- _What the task asks_
Report all lines of the data below that hold the word "none".

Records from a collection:
· · · ·

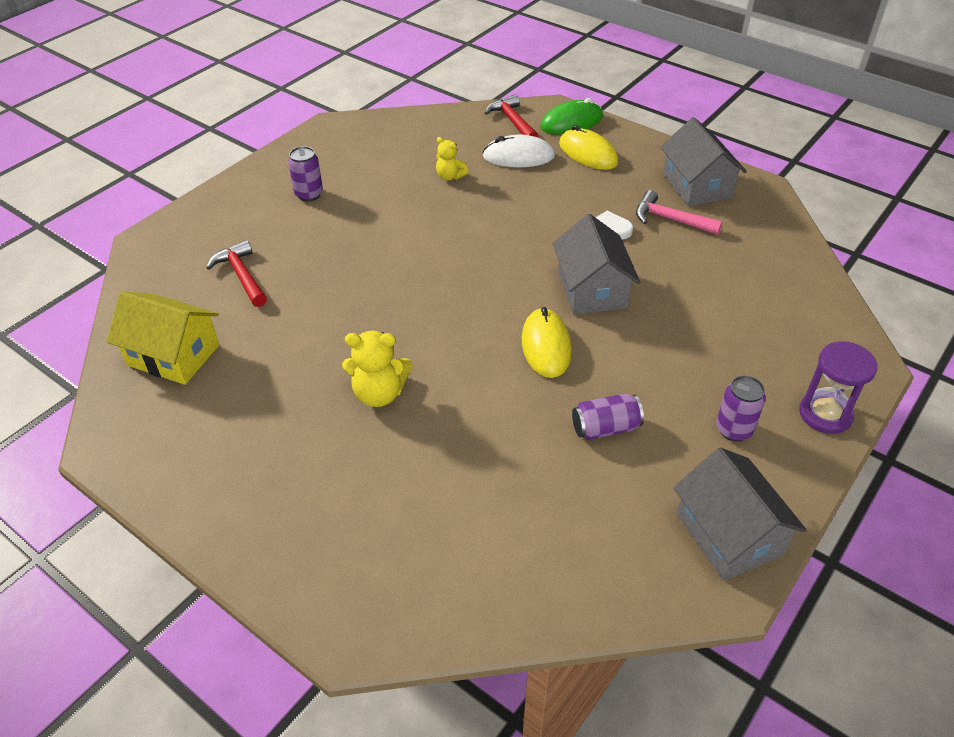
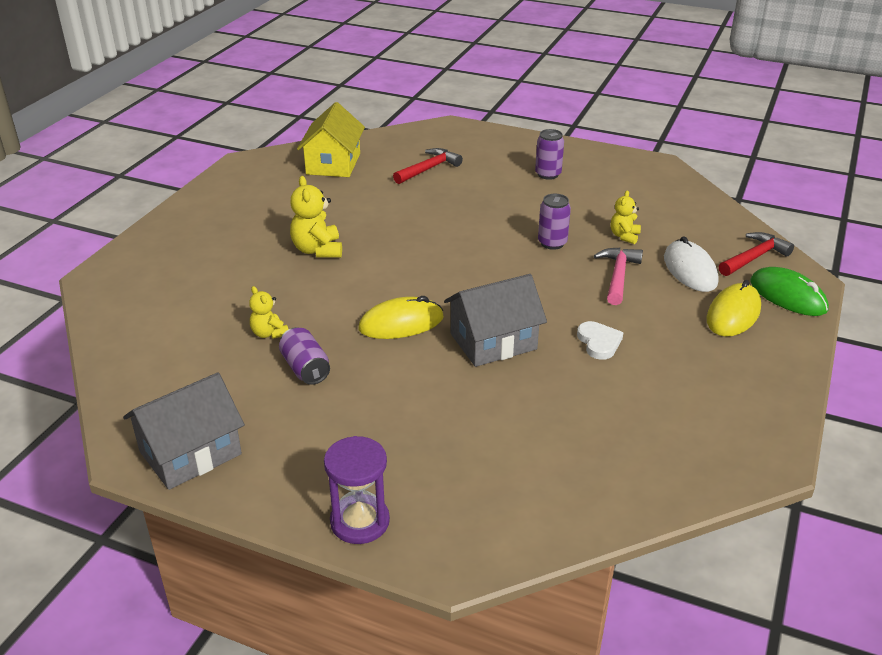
camera: 75 degrees right, 10 degrees down
(535, 453) = (269, 333): none -> yellow teddy bear
(670, 219) = (645, 385): pink hammer -> pink hammer (618, 276)
(697, 186) = (729, 402): grey house -> none
(734, 430) = (321, 451): purple can -> purple can (552, 243)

· · · ·

- _Answer_
(535, 453) = (269, 333): none -> yellow teddy bear
(697, 186) = (729, 402): grey house -> none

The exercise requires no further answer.